■ Problem statement:
Please reproduce exactly the line that carries "(364, 111) = (598, 52): brown" and all remaining lines through the last line of the data, and write nothing else.

Dataset excerpts
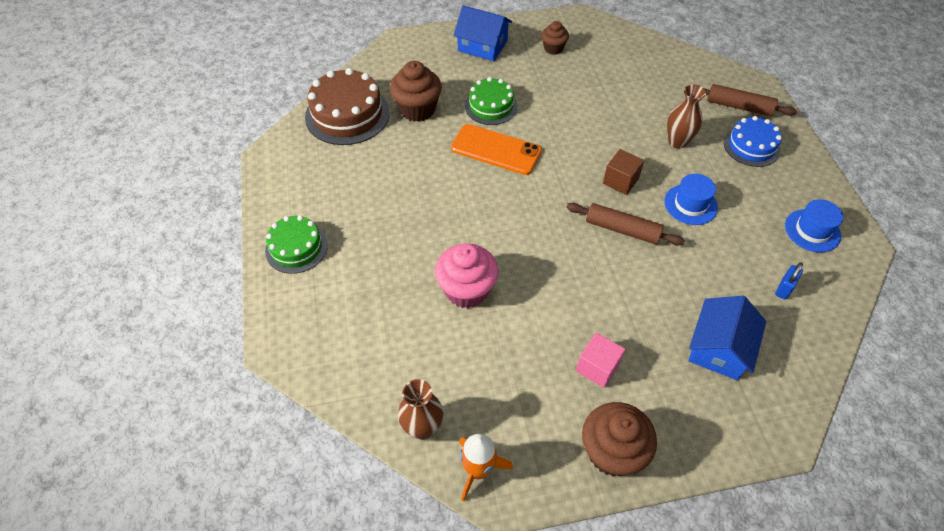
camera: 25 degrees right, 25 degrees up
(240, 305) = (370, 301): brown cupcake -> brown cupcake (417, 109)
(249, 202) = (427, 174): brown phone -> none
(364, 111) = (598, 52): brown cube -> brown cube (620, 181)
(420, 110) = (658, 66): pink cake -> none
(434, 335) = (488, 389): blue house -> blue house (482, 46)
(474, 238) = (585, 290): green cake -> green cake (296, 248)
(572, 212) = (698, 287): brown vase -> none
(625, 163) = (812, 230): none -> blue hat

■ Answer box:
(364, 111) = (598, 52): brown cube -> brown cube (620, 181)
(420, 110) = (658, 66): pink cake -> none
(434, 335) = (488, 389): blue house -> blue house (482, 46)
(474, 238) = (585, 290): green cake -> green cake (296, 248)
(572, 212) = (698, 287): brown vase -> none
(625, 163) = (812, 230): none -> blue hat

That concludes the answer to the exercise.